Collected data entries:
★ ★ ★ ★

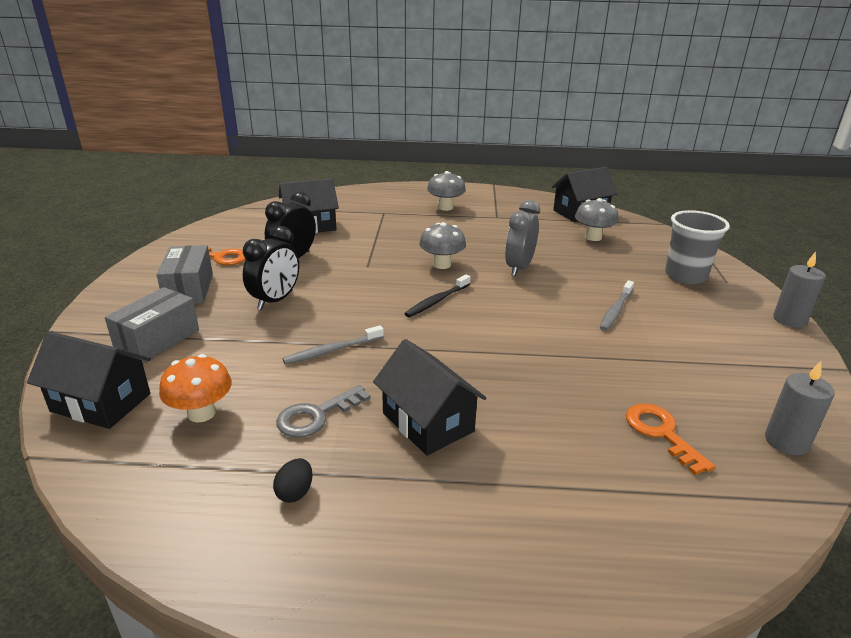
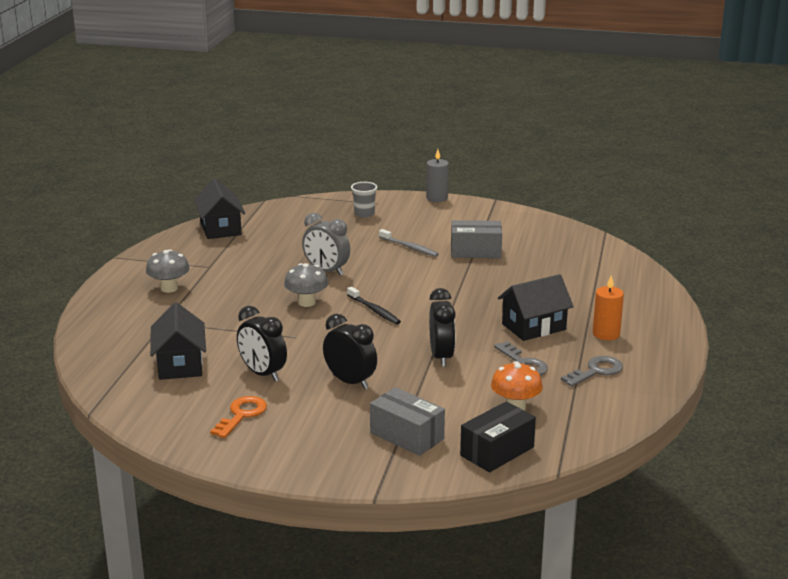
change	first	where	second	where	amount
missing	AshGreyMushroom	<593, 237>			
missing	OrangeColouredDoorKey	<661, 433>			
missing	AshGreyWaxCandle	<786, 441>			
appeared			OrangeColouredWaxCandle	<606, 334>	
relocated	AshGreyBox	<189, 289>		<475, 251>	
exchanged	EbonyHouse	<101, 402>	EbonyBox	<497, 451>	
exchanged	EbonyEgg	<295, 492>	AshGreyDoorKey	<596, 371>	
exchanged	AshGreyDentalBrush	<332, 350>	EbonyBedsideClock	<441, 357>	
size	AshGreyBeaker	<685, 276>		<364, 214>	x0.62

★ ★ ★ ★

DESCRIPTION OF THE TASK: Every entry above is to be repeated word for word, with all pictures omitted.

THE ANSWER:
change	first	where	second	where	amount
missing	AshGreyMushroom	<593, 237>			
missing	OrangeColouredDoorKey	<661, 433>			
missing	AshGreyWaxCandle	<786, 441>			
appeared			OrangeColouredWaxCandle	<606, 334>	
relocated	AshGreyBox	<189, 289>		<475, 251>	
exchanged	EbonyHouse	<101, 402>	EbonyBox	<497, 451>	
exchanged	EbonyEgg	<295, 492>	AshGreyDoorKey	<596, 371>	
exchanged	AshGreyDentalBrush	<332, 350>	EbonyBedsideClock	<441, 357>	
size	AshGreyBeaker	<685, 276>		<364, 214>	x0.62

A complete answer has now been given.